**PROBLEM TO SOLVE**
Retype, exactly and with both ends included, the lines below from the one containing "green rectangle: (109, 831)" through the end; omit the pictures.

**DATA RECORDS**
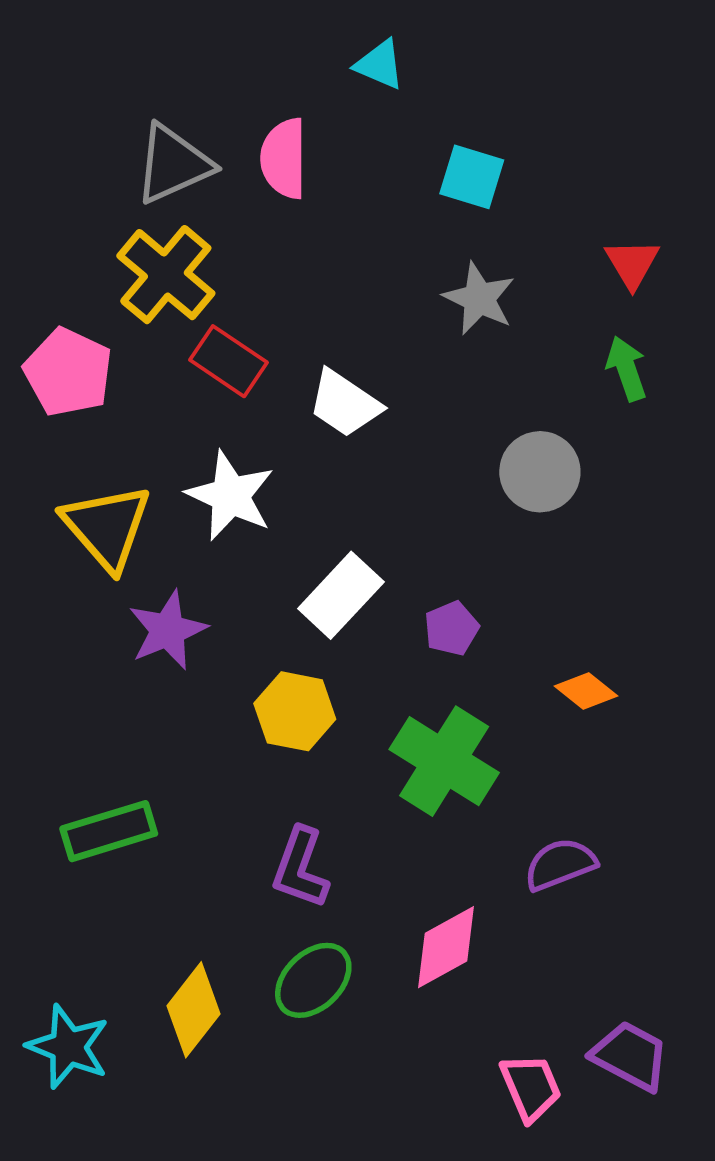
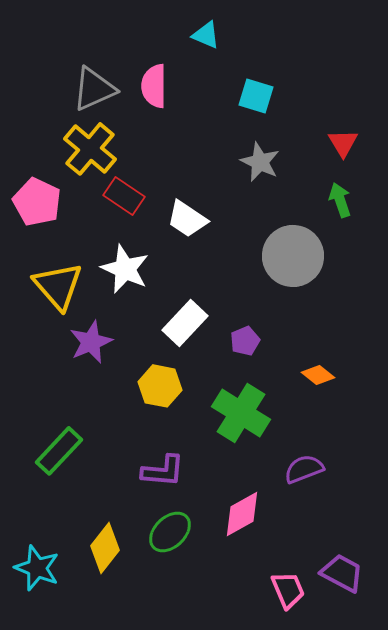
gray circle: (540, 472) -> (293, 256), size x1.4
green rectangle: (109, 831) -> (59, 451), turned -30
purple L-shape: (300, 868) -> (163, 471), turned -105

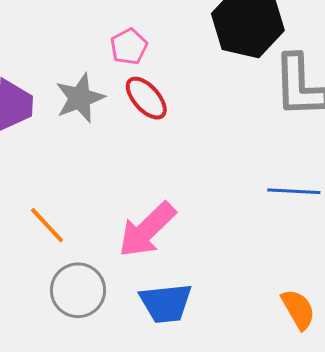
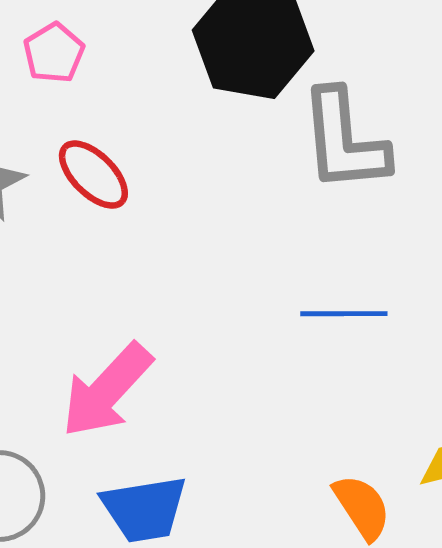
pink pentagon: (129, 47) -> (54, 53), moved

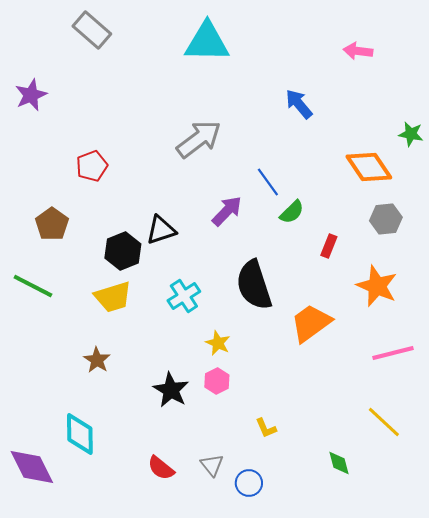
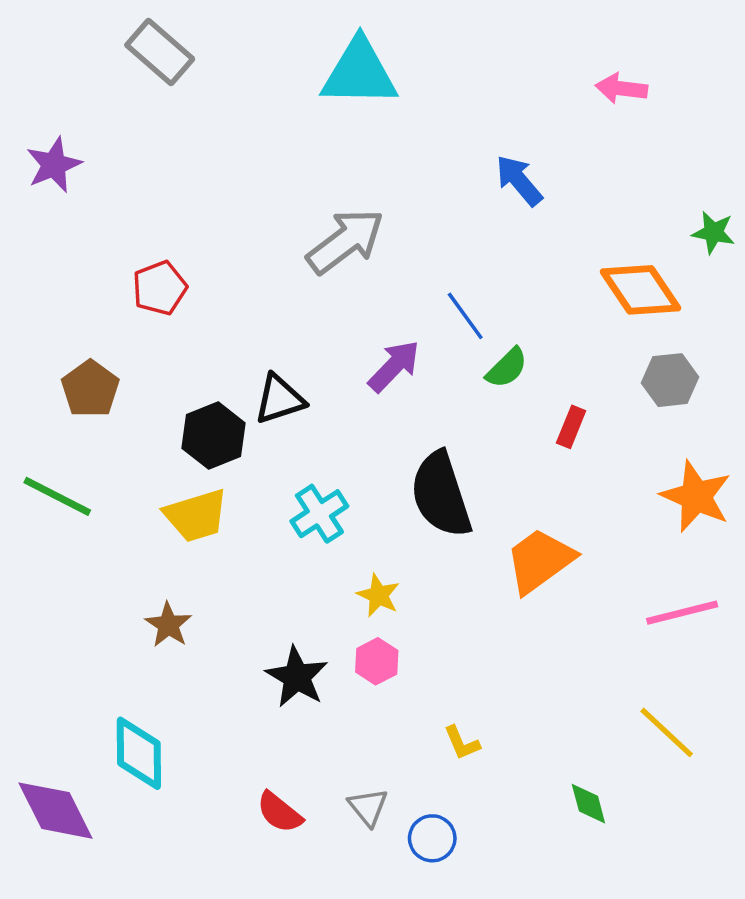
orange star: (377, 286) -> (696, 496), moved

**YOUR SOLUTION**
green rectangle: (109, 831) -> (59, 451), turned -30
purple L-shape: (300, 868) -> (163, 471), turned -105

pink pentagon: (129, 47) -> (54, 53), moved

orange star: (377, 286) -> (696, 496), moved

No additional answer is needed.